* [YOUR OBJECTIVE]: Count the lines of the data that contain the string "suit", and give only that number.

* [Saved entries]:

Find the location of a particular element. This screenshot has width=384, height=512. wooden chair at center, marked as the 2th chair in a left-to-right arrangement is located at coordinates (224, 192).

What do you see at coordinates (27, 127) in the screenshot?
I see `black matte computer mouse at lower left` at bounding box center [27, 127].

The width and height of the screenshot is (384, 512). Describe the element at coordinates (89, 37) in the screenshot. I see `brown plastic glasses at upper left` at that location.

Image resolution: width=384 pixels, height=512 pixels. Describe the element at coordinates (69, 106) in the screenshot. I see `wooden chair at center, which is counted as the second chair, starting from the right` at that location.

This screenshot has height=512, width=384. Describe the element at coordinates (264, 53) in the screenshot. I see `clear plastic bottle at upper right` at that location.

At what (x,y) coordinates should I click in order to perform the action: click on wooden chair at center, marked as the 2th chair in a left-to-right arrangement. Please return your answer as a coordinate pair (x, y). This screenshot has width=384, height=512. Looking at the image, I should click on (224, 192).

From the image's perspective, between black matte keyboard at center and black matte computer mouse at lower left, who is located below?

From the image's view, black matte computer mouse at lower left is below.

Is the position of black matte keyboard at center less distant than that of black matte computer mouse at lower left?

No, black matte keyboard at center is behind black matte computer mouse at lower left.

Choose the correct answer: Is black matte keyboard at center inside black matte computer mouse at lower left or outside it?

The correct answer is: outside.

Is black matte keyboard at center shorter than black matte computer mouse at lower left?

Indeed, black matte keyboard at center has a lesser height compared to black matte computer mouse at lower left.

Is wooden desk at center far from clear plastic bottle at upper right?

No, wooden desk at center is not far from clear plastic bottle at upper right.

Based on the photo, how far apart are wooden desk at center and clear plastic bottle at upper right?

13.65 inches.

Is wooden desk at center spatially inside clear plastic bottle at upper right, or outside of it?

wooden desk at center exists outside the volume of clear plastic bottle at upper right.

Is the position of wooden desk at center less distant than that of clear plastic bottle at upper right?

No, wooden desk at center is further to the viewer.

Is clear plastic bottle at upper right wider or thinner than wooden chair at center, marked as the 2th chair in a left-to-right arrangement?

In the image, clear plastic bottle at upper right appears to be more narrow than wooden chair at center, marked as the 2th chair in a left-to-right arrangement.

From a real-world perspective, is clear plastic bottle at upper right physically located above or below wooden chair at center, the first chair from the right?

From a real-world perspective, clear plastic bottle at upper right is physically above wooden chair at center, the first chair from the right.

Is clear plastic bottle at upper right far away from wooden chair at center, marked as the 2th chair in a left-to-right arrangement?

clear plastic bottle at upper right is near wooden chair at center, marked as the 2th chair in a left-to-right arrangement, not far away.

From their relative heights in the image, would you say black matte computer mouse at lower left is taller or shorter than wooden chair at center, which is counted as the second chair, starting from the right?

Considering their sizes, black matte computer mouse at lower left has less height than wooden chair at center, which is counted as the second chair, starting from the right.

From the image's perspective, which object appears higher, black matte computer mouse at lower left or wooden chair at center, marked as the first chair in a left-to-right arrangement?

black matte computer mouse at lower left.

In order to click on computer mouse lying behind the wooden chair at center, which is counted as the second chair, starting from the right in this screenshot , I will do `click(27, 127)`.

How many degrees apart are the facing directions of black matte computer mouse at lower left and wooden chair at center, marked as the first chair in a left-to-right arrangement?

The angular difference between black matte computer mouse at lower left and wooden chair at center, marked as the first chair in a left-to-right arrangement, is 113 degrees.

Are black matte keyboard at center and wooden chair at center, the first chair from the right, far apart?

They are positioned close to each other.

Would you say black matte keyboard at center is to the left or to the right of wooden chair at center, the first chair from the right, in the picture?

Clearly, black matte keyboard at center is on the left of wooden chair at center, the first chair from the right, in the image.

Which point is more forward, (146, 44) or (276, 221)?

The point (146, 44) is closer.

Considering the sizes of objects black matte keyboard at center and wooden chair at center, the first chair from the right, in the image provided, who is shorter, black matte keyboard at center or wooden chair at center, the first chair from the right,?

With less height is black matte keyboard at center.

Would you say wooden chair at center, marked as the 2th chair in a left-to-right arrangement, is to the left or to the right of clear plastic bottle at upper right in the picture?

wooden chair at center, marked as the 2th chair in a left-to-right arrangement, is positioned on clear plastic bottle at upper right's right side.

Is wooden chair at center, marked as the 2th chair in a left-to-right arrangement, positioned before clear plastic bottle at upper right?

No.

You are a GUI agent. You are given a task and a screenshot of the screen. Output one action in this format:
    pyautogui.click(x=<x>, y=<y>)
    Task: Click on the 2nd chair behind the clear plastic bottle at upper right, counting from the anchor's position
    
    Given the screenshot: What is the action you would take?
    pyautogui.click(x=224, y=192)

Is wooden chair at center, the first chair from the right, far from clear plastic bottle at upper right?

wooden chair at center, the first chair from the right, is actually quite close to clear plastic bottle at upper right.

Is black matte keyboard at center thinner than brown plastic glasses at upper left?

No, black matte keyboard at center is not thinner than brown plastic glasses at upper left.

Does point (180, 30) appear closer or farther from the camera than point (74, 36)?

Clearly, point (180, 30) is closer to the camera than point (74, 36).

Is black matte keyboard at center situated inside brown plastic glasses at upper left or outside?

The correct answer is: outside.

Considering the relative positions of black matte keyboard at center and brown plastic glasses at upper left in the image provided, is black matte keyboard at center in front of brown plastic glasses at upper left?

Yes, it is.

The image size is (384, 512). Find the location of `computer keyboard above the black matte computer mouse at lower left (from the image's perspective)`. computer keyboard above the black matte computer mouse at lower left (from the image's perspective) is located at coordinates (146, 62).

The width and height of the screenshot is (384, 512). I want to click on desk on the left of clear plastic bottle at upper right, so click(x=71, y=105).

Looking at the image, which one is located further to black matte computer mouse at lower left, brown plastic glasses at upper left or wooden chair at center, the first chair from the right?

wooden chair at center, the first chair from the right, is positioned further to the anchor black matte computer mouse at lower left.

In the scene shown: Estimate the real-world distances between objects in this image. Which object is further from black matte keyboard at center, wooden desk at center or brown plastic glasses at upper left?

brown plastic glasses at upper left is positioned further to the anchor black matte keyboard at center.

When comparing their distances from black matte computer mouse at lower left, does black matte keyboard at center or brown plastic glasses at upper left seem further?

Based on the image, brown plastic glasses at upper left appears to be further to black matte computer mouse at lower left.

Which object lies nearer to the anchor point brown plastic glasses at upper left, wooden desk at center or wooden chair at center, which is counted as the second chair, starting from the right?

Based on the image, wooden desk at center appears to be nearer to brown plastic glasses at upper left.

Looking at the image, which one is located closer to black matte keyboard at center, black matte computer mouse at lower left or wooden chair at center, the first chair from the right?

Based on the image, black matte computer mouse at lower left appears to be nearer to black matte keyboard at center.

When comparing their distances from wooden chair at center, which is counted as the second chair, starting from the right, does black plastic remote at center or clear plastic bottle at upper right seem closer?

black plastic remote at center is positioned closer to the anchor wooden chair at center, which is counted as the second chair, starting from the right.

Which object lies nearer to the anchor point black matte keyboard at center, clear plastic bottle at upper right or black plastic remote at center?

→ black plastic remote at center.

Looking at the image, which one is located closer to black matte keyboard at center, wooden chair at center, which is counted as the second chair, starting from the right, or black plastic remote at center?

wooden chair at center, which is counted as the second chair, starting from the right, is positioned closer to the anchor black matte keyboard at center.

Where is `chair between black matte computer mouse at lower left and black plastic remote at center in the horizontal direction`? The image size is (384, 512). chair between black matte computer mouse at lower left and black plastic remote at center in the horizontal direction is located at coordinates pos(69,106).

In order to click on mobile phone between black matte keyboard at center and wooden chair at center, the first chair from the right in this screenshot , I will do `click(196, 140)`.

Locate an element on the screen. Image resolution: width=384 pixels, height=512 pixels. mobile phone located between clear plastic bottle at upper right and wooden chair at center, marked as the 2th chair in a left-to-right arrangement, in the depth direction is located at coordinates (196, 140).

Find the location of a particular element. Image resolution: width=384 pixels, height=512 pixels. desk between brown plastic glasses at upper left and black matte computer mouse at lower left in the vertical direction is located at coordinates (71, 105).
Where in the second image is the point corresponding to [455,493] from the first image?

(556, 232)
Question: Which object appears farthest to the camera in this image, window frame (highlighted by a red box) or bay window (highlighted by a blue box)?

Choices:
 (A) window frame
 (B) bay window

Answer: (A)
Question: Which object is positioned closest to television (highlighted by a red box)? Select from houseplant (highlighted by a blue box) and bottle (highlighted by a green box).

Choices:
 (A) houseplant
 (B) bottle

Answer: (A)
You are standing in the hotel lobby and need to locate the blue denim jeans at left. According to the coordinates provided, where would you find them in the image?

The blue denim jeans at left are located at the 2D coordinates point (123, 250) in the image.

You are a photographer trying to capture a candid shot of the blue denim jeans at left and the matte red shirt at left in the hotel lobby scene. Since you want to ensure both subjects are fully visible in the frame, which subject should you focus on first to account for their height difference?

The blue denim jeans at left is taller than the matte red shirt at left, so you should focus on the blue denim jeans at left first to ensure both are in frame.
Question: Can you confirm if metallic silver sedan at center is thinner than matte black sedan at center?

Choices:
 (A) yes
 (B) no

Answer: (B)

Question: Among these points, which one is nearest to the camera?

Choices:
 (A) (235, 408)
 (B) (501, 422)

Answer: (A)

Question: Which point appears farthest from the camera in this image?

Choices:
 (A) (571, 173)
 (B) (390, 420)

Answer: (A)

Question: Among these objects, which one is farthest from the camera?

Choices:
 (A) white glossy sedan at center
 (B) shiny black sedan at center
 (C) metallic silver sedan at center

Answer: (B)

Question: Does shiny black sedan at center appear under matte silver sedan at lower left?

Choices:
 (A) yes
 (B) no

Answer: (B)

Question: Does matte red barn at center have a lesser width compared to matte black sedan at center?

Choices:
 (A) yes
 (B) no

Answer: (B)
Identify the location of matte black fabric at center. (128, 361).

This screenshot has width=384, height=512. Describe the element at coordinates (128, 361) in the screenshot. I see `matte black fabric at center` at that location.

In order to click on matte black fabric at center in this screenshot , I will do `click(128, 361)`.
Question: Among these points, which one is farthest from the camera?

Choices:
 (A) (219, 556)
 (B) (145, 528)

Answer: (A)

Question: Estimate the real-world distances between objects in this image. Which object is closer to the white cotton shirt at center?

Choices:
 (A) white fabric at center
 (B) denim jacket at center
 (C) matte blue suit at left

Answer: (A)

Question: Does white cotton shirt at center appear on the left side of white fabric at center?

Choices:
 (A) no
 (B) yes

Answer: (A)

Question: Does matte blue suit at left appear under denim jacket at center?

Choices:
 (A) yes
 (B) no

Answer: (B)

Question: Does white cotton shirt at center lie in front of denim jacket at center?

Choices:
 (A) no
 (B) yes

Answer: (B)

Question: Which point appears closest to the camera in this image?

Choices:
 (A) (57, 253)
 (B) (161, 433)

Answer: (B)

* [SOLUTION TO THIS PROBLEM]: 2